Activity =
Below are some entries. Transcribe the lines from the one holding "lime brick J4:J6" to the one holding "red round brick A5", inclusive, but not the pictures among them.

Records shown =
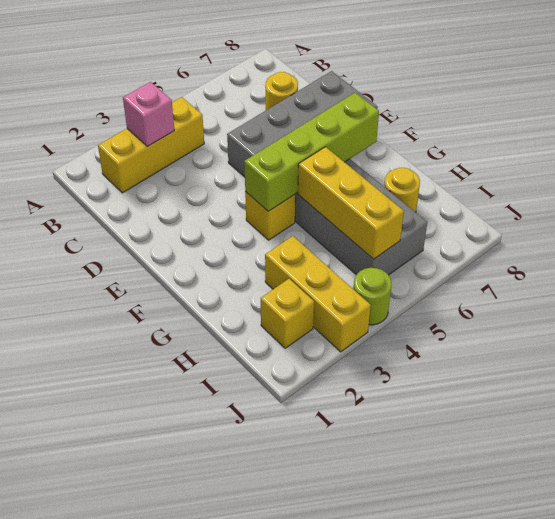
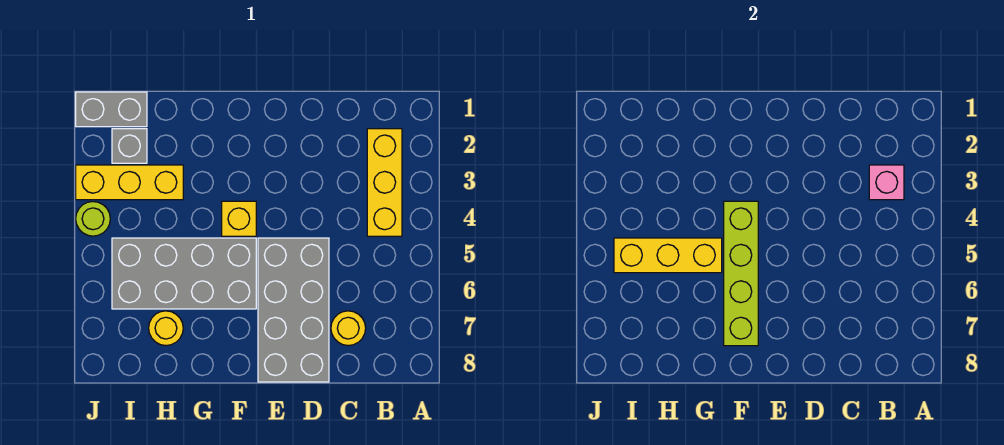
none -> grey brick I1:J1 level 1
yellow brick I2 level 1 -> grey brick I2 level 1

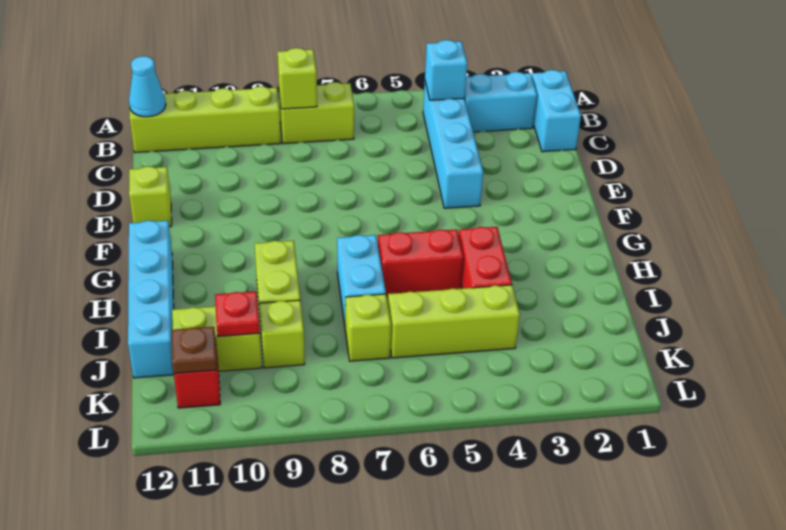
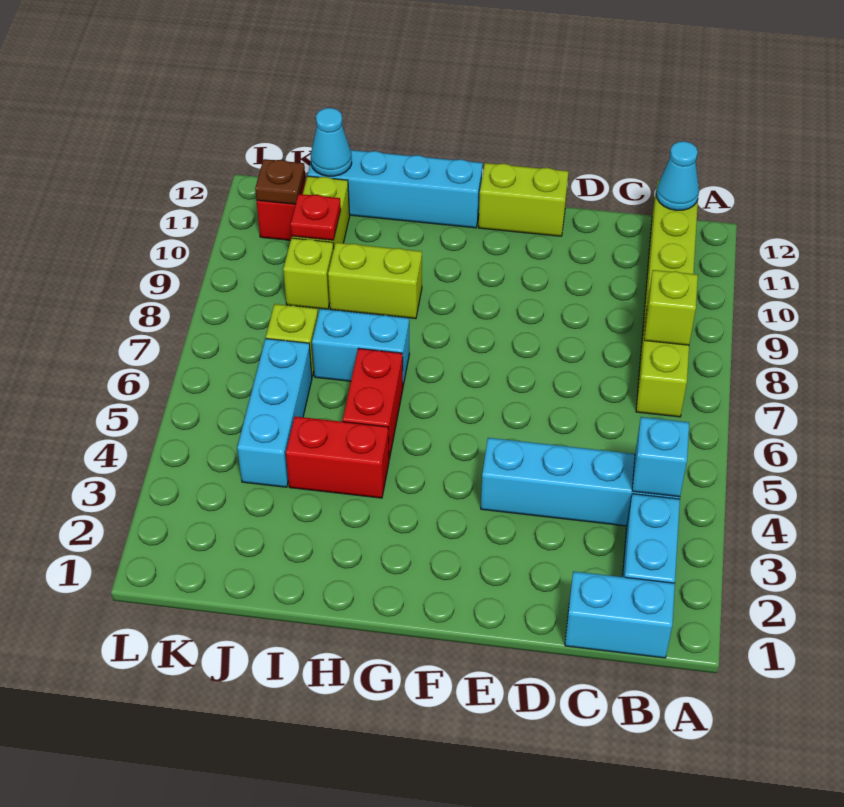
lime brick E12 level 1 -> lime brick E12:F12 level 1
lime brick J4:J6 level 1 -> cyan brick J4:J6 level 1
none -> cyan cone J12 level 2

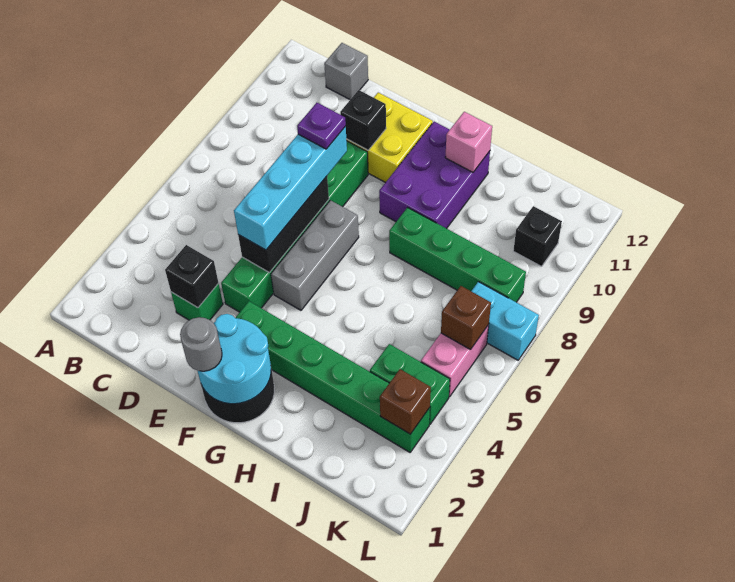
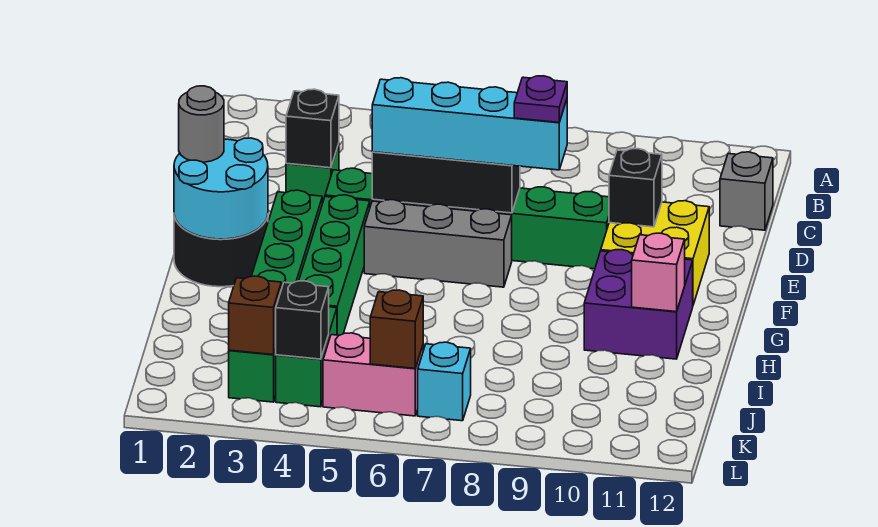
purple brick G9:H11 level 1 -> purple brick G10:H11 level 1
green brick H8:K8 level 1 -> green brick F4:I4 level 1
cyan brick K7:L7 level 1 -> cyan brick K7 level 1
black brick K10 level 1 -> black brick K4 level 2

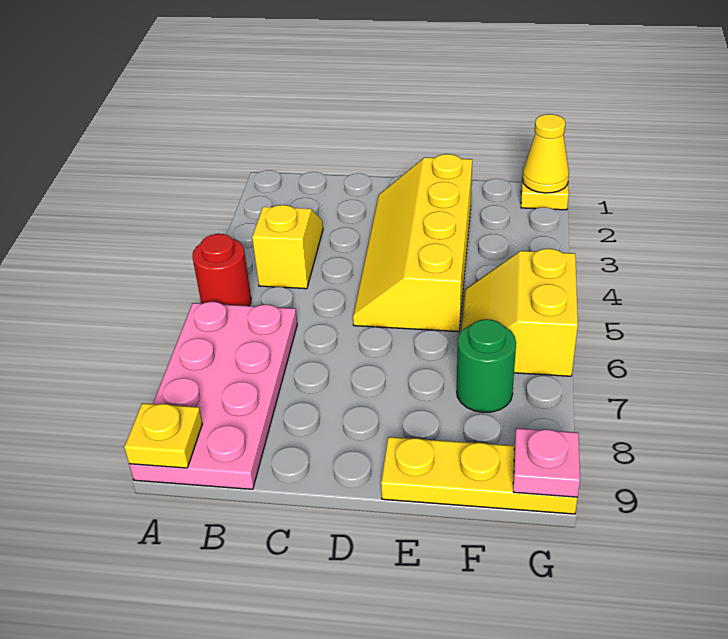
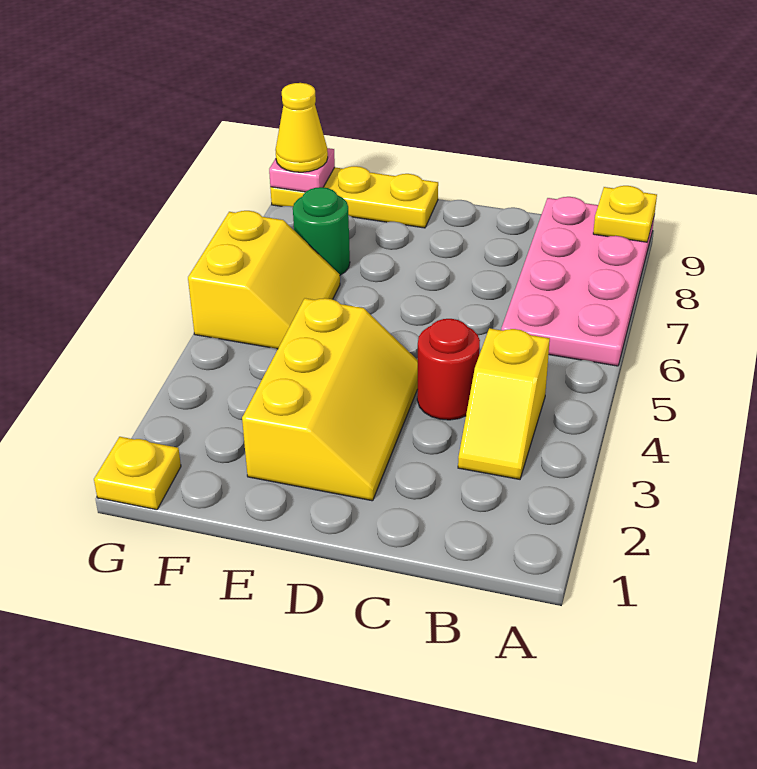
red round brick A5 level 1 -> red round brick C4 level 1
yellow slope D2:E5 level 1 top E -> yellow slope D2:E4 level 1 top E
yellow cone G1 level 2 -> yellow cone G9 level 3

Task answer =
lime brick J4:J6 level 1 -> cyan brick J4:J6 level 1
none -> cyan cone J12 level 2

purple brick G9:H11 level 1 -> purple brick G10:H11 level 1
green brick H8:K8 level 1 -> green brick F4:I4 level 1
cyan brick K7:L7 level 1 -> cyan brick K7 level 1
black brick K10 level 1 -> black brick K4 level 2

red round brick A5 level 1 -> red round brick C4 level 1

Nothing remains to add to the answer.